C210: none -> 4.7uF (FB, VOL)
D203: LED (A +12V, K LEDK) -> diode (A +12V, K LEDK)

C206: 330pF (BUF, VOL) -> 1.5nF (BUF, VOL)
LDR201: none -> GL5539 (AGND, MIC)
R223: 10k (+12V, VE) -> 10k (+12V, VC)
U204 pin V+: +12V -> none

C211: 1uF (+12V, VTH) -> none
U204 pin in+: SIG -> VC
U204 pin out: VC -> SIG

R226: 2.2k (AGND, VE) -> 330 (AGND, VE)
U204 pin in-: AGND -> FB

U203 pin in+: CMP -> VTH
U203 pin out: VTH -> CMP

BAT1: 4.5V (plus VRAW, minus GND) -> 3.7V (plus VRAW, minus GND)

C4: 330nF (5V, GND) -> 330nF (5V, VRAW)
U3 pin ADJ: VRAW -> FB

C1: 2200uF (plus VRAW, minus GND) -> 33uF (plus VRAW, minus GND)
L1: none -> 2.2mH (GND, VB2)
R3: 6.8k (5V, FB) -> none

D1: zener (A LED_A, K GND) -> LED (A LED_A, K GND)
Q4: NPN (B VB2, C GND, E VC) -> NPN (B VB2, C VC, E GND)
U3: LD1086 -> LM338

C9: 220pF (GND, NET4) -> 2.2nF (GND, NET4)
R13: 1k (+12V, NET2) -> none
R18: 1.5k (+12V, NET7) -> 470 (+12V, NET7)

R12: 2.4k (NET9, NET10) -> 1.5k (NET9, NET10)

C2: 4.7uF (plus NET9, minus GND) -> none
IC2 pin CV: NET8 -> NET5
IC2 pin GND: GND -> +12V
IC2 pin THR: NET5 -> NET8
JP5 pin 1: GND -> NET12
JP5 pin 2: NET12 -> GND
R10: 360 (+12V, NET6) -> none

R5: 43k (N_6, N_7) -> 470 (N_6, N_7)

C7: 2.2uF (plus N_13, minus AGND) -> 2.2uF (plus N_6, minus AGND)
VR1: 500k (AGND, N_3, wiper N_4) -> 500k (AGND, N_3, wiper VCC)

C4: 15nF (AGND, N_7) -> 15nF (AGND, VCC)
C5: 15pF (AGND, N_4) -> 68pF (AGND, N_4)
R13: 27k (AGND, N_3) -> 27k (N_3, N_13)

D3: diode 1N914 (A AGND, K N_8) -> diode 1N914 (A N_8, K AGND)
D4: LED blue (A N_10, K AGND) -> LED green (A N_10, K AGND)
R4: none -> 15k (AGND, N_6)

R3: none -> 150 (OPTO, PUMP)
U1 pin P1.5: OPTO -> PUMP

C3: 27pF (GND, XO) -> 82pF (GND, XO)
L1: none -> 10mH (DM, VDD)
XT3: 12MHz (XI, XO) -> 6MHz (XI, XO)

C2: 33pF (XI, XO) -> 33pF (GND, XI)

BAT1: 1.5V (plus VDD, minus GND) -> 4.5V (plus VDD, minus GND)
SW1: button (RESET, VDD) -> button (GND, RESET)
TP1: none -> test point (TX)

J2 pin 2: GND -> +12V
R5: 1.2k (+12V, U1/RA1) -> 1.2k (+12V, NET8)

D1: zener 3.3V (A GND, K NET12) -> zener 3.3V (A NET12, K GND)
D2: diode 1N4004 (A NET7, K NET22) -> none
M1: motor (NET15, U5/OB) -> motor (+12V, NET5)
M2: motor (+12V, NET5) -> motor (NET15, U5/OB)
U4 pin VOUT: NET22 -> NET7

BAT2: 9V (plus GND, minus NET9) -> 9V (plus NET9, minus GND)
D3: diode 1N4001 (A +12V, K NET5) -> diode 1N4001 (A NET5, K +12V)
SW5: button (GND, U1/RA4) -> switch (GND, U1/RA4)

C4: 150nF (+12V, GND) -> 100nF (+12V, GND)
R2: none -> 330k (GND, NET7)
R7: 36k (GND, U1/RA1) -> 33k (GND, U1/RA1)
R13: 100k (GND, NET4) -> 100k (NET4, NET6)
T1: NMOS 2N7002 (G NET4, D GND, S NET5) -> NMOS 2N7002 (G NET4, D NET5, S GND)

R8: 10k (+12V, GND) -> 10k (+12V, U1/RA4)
━━━━
Copy range, inclusive: the line holding "R13: 1k (+12V, NET2) -> none" to the line holding "JP5 pin 2: NET12 -> GND". Reproduce exactly those lines of the records above and no others.

R13: 1k (+12V, NET2) -> none
R18: 1.5k (+12V, NET7) -> 470 (+12V, NET7)

R12: 2.4k (NET9, NET10) -> 1.5k (NET9, NET10)

C2: 4.7uF (plus NET9, minus GND) -> none
IC2 pin CV: NET8 -> NET5
IC2 pin GND: GND -> +12V
IC2 pin THR: NET5 -> NET8
JP5 pin 1: GND -> NET12
JP5 pin 2: NET12 -> GND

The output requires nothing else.